┌──

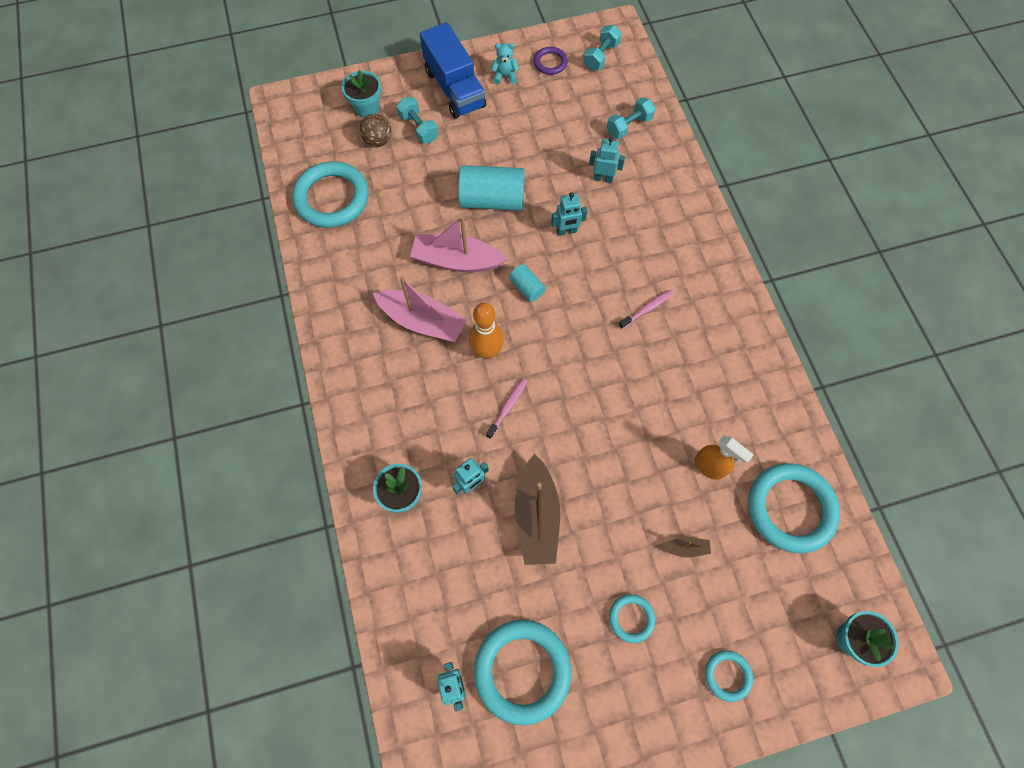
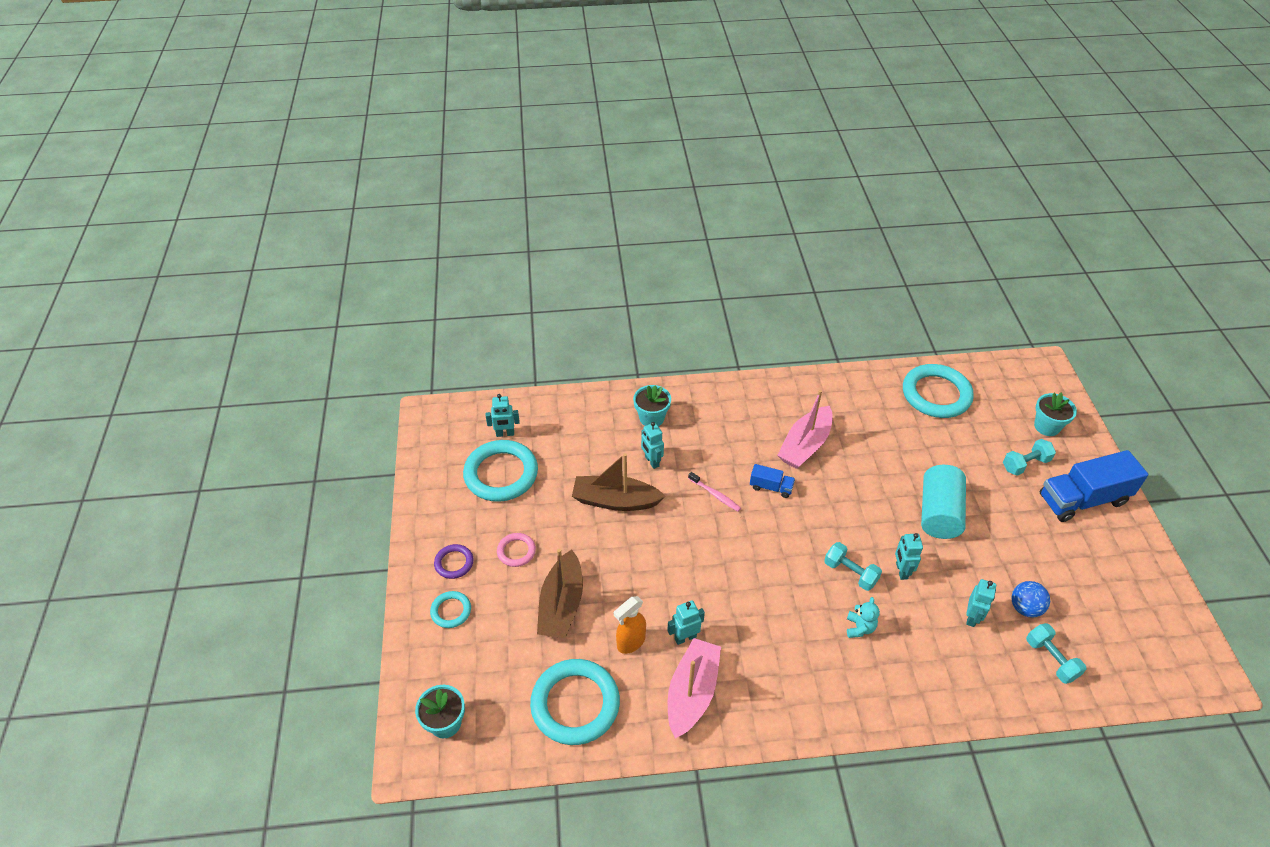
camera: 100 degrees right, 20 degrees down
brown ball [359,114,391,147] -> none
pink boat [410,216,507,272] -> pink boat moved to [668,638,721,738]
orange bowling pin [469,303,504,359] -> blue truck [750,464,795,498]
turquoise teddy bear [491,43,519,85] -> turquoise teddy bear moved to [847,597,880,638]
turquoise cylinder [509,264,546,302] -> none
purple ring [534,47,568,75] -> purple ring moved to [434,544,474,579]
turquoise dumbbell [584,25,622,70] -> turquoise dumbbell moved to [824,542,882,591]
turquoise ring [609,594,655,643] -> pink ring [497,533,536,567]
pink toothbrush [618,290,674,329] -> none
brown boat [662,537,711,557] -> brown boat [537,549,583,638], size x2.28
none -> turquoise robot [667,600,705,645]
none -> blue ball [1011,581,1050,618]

└──

__Prompt__: The answer must be the line containing "turquoise ring [609,594,655,643]" and every line after it to the end of the data, exactly as written.

__Exercise answer__:
turquoise ring [609,594,655,643] -> pink ring [497,533,536,567]
pink toothbrush [618,290,674,329] -> none
brown boat [662,537,711,557] -> brown boat [537,549,583,638], size x2.28
none -> turquoise robot [667,600,705,645]
none -> blue ball [1011,581,1050,618]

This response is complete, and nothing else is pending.